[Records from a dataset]
---------------

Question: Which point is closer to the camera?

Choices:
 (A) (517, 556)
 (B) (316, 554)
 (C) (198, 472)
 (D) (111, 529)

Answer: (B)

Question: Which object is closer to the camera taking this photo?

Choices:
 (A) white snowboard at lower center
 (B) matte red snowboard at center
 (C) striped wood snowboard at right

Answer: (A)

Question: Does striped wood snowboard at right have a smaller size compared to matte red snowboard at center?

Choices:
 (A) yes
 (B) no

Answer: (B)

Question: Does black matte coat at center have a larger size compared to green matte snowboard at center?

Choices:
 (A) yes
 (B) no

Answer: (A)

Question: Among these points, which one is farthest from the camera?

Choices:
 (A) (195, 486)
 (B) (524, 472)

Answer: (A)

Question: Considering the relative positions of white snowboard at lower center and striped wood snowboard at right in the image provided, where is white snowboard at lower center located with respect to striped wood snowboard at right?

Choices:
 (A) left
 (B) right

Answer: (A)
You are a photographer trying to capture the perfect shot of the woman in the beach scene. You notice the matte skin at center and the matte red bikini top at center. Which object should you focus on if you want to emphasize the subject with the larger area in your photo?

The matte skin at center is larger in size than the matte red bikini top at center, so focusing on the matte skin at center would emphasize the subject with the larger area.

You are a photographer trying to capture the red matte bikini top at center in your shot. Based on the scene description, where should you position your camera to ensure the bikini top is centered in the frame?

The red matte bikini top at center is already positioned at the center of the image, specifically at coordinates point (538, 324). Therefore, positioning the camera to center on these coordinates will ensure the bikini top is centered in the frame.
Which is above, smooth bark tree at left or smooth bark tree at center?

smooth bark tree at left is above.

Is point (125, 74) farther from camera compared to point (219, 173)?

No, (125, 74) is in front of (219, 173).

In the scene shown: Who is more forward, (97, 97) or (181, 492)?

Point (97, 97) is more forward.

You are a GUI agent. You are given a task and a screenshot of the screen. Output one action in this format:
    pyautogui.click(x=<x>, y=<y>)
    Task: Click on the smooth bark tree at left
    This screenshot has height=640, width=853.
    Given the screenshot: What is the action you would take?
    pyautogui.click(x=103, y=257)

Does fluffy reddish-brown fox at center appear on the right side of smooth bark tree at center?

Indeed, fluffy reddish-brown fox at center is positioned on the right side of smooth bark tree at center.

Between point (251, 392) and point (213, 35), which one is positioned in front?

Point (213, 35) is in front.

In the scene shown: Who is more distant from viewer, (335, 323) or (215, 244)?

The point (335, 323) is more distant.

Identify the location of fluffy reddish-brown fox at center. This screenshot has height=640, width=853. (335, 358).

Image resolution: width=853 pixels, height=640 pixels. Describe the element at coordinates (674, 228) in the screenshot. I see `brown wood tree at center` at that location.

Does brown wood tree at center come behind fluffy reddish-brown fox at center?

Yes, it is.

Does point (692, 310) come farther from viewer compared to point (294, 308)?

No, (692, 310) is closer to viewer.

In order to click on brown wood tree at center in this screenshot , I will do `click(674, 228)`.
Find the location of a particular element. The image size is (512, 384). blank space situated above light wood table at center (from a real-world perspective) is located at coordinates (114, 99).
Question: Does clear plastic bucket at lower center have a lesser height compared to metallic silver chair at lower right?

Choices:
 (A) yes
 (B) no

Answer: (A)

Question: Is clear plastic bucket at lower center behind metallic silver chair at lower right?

---------------

- Goal: Select each line in the records that contains the word "photographer".

- Task solution:
You are a photographer trying to capture the perfect shot of the woman in the beach scene. You notice the matte skin at center and the matte red bikini top at center. Which object should you focus on if you want to emphasize the subject with the larger area in your photo?
You are a photographer trying to capture the red matte bikini top at center in your shot. Based on the scene description, where should you position your camera to ensure the bikini top is centered in the frame?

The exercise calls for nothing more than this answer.